**Supplied data**:
******

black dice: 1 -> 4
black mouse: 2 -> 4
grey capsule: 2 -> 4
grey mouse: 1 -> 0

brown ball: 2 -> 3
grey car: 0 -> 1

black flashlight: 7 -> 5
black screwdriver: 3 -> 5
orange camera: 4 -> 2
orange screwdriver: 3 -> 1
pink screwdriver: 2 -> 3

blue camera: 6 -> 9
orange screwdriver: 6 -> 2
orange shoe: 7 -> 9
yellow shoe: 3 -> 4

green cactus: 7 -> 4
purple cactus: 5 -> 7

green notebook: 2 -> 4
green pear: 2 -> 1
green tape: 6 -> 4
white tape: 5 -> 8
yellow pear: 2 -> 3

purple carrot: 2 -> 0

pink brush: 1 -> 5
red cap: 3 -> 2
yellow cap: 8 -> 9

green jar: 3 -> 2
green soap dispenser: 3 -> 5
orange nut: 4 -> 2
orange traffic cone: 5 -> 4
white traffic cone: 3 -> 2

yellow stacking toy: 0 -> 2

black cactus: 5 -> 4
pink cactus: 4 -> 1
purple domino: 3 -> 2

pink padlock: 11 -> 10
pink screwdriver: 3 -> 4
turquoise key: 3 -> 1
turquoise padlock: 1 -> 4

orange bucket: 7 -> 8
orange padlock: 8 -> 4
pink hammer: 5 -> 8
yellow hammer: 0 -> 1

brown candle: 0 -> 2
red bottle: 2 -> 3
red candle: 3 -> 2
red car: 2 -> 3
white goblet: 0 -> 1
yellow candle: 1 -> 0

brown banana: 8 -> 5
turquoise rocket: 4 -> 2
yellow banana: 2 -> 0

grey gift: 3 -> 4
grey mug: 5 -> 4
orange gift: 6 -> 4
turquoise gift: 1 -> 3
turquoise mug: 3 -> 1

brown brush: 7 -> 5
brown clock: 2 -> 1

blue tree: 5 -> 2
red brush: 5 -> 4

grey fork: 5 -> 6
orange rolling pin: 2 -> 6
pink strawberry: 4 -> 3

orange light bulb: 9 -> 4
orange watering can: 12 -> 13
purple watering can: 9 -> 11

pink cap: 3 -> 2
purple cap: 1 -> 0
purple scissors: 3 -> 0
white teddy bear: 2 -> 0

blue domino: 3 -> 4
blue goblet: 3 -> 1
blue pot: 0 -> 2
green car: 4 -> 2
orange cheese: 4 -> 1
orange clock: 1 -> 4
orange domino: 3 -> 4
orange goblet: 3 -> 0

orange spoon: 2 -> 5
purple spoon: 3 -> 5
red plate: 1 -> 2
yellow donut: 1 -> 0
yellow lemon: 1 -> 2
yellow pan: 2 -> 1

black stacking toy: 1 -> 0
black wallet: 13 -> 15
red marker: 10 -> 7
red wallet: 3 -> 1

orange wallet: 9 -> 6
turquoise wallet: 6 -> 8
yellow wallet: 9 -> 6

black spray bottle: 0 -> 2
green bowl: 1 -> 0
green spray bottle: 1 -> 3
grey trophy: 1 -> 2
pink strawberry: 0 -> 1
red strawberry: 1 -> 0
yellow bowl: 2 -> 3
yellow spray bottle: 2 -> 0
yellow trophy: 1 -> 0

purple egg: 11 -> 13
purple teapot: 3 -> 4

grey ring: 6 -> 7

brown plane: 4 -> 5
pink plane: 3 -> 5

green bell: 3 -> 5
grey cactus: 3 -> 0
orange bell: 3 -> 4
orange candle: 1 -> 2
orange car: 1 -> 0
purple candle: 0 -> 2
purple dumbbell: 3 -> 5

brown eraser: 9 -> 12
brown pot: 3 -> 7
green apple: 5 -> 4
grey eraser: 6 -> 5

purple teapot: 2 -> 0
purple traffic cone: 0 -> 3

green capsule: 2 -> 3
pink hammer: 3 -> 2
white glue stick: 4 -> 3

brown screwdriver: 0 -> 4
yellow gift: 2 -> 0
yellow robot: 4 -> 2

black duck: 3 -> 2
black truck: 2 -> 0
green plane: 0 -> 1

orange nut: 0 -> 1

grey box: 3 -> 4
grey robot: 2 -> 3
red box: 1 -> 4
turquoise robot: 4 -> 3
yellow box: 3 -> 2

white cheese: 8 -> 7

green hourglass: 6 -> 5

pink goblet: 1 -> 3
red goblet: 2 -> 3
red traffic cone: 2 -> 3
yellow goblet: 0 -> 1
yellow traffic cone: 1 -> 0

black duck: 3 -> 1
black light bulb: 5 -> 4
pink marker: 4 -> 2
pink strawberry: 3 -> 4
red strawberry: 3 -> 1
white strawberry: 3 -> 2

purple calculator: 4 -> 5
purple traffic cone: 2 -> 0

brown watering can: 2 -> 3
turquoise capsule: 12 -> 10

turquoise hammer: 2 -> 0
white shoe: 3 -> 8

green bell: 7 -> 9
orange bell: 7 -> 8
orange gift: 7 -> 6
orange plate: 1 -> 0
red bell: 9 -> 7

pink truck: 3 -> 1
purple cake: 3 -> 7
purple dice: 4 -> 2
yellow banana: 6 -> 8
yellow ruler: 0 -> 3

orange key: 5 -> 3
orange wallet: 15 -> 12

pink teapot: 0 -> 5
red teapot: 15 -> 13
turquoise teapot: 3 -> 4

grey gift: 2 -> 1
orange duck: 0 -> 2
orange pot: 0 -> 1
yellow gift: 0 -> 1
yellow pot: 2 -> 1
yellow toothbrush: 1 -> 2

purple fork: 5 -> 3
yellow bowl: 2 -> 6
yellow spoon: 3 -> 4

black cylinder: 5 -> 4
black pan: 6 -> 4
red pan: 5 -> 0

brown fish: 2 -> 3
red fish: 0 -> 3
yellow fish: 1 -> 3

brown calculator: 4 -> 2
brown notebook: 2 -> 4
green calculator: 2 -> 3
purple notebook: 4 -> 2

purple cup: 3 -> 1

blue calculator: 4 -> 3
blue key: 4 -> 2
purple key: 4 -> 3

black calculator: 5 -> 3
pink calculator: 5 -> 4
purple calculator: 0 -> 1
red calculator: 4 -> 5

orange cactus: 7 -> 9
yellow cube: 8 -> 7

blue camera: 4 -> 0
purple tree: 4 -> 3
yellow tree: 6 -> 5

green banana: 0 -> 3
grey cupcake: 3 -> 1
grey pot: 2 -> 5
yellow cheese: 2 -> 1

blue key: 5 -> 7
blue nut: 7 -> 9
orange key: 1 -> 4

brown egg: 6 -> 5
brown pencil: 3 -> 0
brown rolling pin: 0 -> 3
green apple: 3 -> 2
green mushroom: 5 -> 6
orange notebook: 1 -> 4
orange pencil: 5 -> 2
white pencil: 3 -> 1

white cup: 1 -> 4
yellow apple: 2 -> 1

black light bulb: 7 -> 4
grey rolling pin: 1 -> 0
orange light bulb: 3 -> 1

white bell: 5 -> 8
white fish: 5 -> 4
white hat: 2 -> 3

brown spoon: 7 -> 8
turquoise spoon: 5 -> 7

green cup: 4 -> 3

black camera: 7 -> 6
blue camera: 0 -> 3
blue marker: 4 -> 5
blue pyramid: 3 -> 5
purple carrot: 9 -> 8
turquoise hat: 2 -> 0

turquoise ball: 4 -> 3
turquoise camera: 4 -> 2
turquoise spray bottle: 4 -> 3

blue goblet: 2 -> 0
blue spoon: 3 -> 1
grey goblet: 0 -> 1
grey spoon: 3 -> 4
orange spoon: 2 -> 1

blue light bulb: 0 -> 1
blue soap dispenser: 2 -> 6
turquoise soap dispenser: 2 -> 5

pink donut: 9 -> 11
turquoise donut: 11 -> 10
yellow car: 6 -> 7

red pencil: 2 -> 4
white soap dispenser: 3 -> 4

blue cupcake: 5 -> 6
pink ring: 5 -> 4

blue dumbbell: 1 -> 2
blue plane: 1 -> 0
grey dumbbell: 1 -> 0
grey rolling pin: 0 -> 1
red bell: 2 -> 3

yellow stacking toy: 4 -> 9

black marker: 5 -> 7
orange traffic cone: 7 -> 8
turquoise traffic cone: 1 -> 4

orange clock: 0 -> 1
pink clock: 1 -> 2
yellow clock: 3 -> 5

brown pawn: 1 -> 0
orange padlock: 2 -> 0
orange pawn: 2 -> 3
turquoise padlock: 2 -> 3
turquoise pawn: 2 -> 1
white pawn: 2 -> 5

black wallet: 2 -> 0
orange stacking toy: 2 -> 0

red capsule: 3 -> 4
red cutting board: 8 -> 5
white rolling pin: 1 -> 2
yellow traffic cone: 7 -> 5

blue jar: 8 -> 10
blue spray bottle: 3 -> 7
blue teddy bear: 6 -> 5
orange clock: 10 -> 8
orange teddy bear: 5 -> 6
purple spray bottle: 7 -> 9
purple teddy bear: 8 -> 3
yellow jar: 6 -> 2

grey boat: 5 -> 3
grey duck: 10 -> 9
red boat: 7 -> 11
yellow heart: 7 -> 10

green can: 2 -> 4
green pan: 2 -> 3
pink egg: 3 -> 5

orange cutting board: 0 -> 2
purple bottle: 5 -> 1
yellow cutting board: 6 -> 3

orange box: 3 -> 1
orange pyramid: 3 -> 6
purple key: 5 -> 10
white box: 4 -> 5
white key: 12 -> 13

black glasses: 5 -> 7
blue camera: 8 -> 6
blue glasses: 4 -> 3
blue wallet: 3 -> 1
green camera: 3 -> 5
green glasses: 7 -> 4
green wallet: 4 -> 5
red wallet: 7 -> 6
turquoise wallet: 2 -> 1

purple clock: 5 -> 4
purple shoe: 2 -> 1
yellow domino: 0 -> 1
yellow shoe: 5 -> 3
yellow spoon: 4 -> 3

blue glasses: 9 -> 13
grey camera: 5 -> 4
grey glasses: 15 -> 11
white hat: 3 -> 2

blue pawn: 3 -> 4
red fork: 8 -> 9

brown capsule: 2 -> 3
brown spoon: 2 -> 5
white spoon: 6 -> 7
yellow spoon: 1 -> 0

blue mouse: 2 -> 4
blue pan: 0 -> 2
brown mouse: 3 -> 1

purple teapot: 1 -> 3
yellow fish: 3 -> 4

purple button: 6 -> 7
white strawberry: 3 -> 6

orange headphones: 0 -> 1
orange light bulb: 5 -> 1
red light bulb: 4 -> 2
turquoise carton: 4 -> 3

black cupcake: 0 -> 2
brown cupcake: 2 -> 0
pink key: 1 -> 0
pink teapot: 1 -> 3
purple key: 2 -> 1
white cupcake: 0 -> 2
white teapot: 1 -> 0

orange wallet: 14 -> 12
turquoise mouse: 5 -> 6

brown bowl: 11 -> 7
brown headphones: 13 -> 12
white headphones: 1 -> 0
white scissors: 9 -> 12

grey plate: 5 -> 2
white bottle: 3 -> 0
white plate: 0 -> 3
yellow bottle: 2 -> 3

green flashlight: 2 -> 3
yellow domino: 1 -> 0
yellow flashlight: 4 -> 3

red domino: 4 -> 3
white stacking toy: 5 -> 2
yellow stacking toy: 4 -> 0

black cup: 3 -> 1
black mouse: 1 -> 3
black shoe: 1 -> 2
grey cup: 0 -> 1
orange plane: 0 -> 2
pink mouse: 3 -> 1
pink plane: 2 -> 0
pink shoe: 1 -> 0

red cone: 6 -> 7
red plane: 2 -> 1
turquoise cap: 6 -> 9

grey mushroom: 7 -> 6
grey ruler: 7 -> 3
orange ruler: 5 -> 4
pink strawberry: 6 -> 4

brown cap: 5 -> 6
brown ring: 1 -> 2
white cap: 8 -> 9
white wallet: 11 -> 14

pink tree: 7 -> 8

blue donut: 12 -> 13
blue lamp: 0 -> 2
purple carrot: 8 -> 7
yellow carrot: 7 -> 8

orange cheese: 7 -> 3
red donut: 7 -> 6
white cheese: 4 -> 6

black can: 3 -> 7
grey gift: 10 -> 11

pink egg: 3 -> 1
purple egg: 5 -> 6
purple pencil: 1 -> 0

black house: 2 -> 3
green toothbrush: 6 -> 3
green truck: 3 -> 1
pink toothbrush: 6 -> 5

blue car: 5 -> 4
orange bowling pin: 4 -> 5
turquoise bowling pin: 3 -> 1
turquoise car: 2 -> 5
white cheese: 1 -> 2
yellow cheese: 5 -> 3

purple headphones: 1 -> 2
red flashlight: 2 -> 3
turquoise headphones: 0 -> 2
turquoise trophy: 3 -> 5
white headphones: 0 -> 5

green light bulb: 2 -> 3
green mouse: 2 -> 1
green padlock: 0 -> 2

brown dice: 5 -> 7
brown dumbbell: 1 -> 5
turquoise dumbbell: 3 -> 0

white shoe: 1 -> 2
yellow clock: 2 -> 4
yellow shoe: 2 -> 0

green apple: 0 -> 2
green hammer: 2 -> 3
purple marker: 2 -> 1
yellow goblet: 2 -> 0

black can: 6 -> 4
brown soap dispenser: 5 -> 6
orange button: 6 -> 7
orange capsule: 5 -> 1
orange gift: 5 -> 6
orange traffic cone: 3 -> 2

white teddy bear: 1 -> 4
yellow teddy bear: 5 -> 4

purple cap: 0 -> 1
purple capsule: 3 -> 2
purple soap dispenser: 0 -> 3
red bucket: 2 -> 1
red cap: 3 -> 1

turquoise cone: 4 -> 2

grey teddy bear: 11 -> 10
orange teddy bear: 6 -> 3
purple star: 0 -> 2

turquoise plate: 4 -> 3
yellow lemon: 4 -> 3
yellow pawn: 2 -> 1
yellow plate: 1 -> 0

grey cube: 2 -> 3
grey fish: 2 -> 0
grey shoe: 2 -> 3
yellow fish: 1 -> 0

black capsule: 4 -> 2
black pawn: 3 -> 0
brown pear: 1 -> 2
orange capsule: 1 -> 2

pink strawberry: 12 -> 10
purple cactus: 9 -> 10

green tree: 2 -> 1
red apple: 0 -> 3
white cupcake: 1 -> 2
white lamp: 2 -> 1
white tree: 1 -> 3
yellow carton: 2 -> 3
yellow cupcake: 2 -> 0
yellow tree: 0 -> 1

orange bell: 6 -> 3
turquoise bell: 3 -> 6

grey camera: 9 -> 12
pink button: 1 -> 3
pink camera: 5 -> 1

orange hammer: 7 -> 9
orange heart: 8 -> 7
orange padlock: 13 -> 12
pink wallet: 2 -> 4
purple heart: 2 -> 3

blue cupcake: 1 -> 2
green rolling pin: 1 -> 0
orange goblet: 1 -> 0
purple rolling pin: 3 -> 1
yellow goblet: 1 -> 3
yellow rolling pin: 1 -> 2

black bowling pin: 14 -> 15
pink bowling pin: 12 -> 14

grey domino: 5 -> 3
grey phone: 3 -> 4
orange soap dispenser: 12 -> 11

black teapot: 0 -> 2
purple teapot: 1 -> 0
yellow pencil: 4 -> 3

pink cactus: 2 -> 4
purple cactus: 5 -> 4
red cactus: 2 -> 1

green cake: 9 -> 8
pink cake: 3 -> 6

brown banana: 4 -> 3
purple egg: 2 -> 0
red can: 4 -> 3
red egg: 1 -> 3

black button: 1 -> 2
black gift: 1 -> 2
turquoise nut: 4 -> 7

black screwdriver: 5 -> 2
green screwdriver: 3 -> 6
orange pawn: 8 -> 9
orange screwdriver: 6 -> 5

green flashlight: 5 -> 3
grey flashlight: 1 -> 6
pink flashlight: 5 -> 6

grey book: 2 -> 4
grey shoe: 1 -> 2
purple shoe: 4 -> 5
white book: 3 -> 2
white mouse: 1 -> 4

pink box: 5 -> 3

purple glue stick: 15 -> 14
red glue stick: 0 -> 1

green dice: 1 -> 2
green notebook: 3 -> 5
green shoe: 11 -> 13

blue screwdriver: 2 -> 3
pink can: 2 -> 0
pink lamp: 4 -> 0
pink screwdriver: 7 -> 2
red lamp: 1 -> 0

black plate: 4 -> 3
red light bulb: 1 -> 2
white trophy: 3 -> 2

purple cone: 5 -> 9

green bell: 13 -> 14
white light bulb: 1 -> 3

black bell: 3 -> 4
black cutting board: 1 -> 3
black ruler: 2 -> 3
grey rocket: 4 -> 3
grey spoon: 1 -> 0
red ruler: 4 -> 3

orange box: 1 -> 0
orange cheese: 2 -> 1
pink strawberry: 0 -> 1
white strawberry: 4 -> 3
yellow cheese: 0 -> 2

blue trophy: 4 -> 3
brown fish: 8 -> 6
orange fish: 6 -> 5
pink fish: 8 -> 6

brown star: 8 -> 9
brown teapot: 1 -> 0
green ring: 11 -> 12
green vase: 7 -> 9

******

**Exercise goal**: For this task, copy every line of the material in which "tree" appears.

**Written response**:
blue tree: 5 -> 2
purple tree: 4 -> 3
yellow tree: 6 -> 5
pink tree: 7 -> 8
green tree: 2 -> 1
white tree: 1 -> 3
yellow tree: 0 -> 1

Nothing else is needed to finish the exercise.